SUPPLIED INFORMATION:
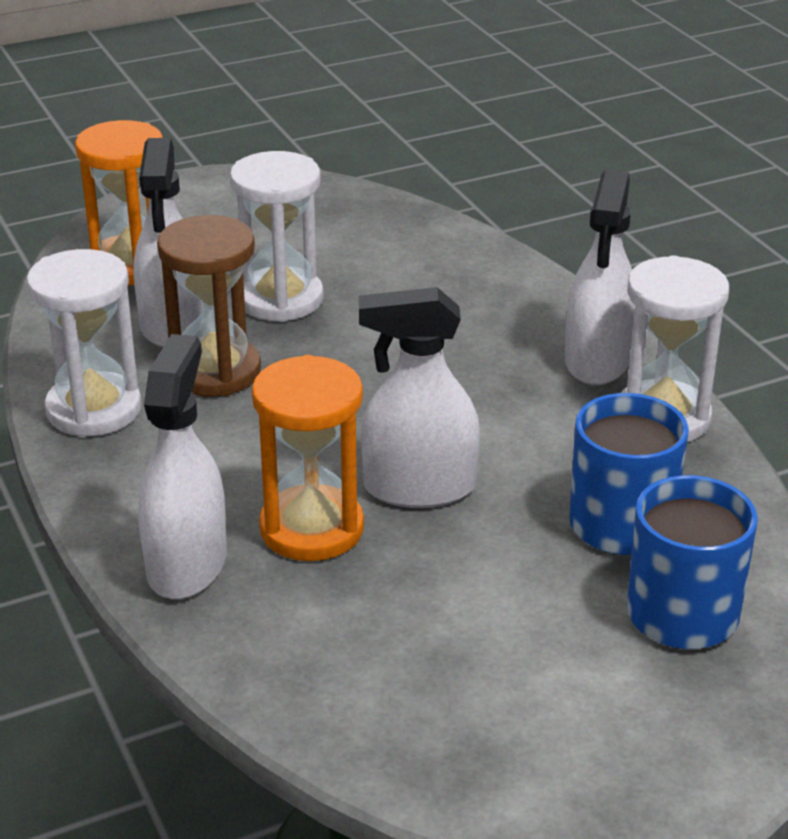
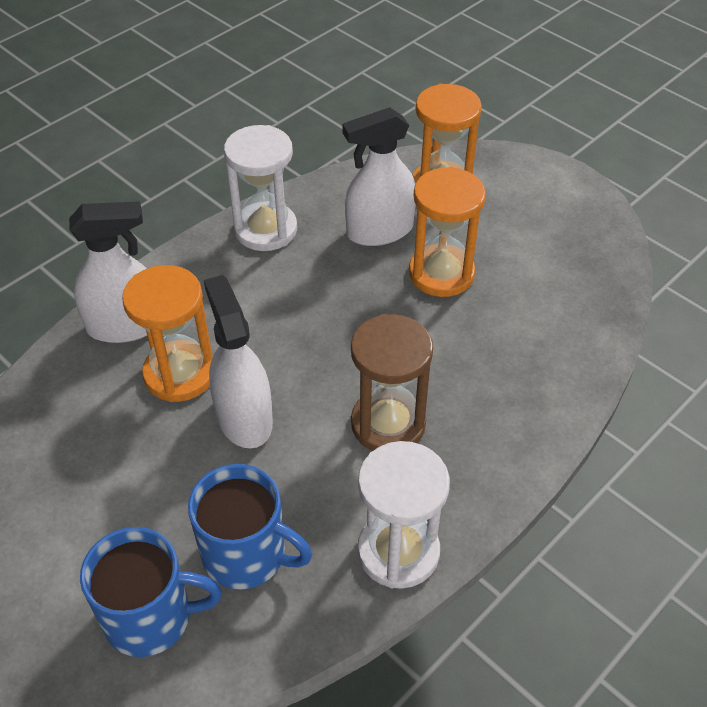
camera: 70 degrees right, 15 degrees up
(215, 371) = (334, 270): brown hourglass -> brown hourglass (388, 424)
(280, 299) = (441, 273): white hourglass -> orange hourglass
(597, 361) = (460, 487): white spray bottle -> none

GOAL OF THE EXERCISE:
Looking at the listing above, how many of its lines contain the string "white"? Give the number alone.

COMPLETED EXERCISE:
2